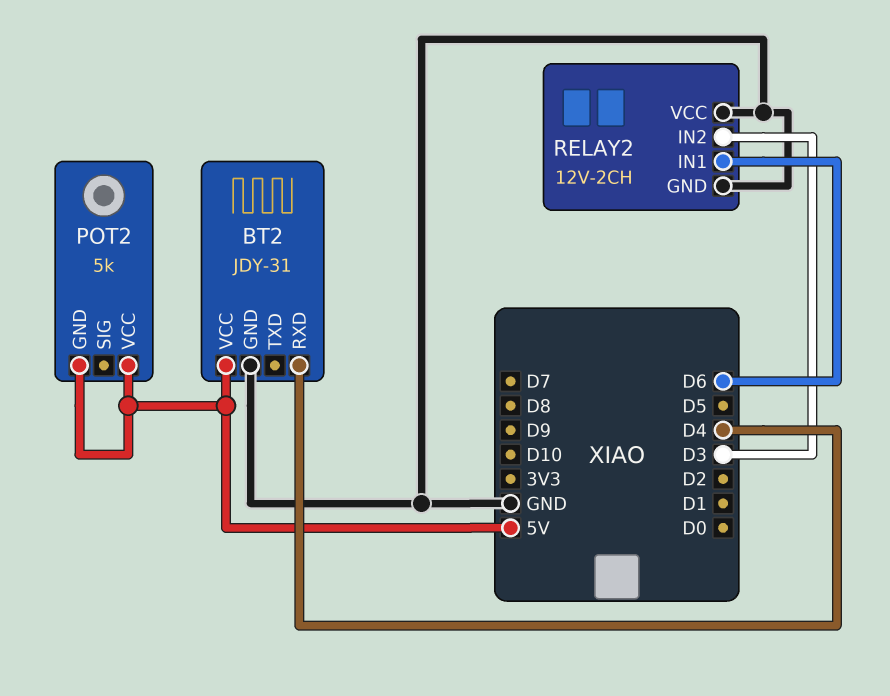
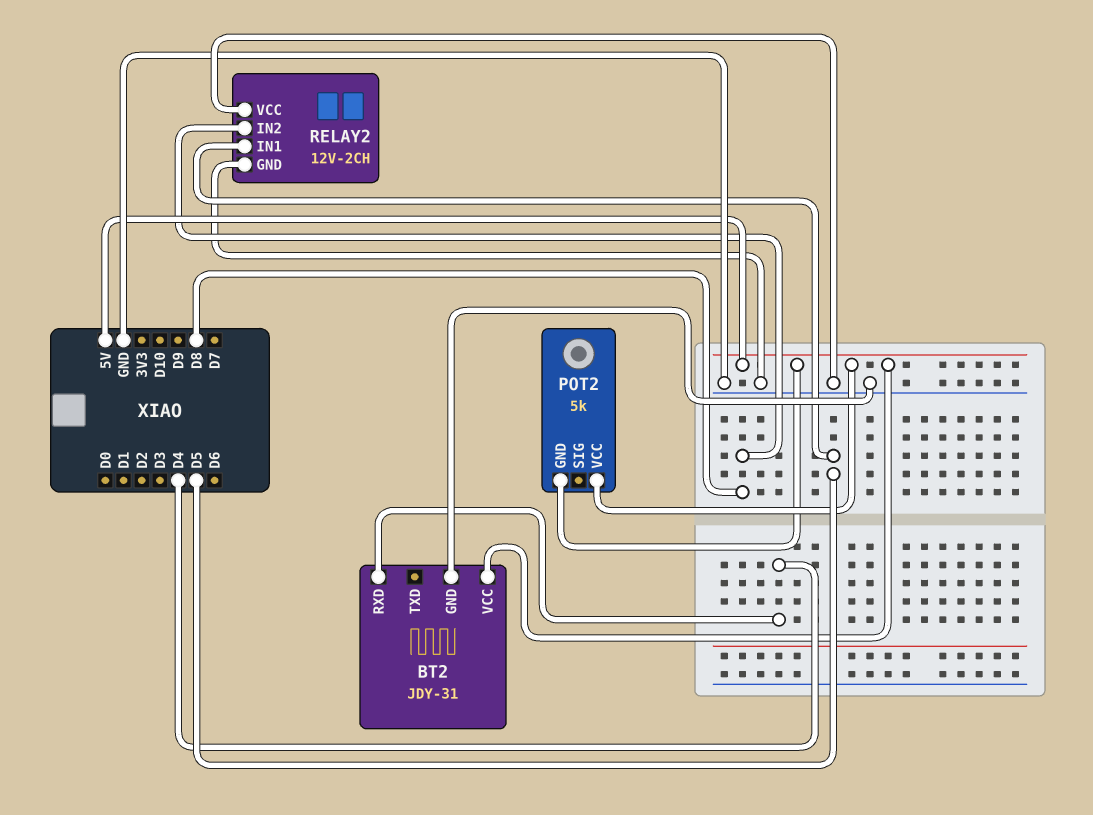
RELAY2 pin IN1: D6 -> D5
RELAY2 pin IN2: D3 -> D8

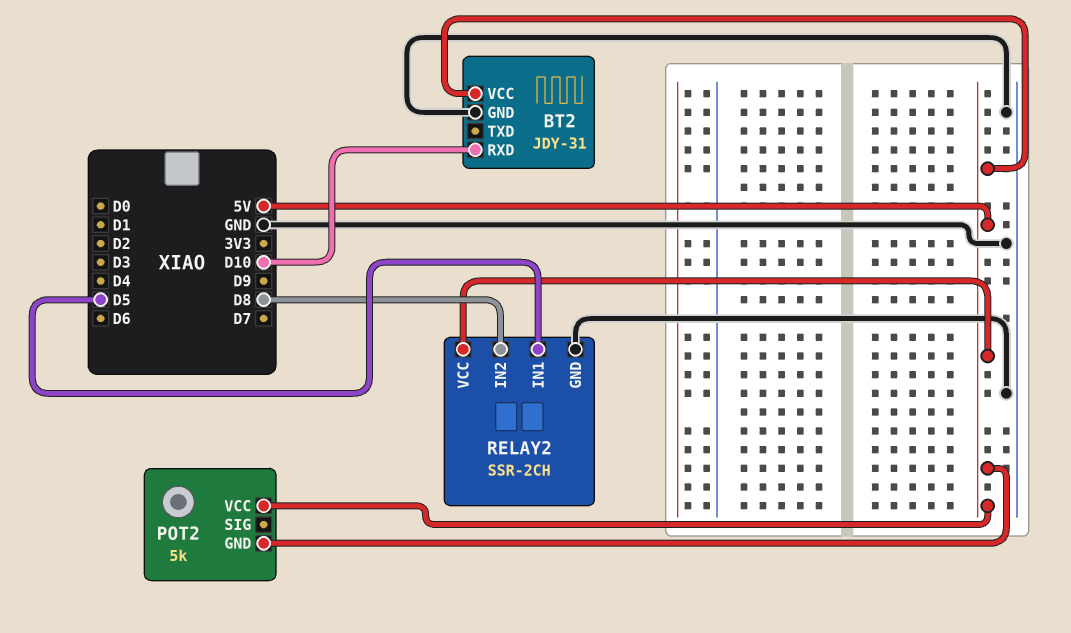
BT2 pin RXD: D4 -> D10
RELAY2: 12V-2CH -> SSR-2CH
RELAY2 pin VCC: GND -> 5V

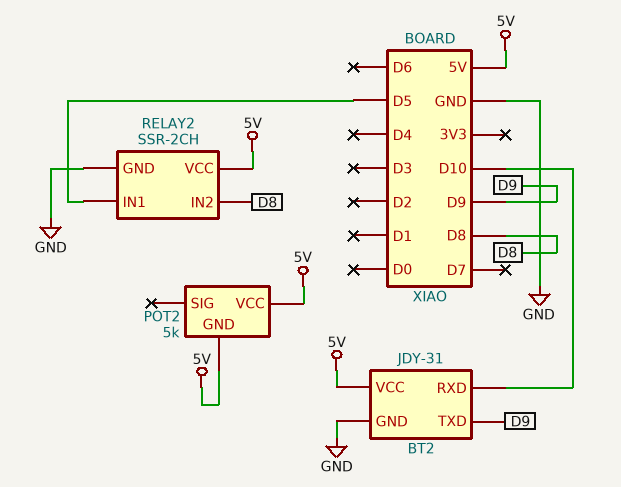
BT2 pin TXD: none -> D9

Task objective —
Beginning with the line that contains "BT2 pin RXD: D4 -> D10" and ending with the last line of the data above, output those lines exactly and nothing more, without any pictures.

Exercise output —
BT2 pin RXD: D4 -> D10
RELAY2: 12V-2CH -> SSR-2CH
RELAY2 pin VCC: GND -> 5V

BT2 pin TXD: none -> D9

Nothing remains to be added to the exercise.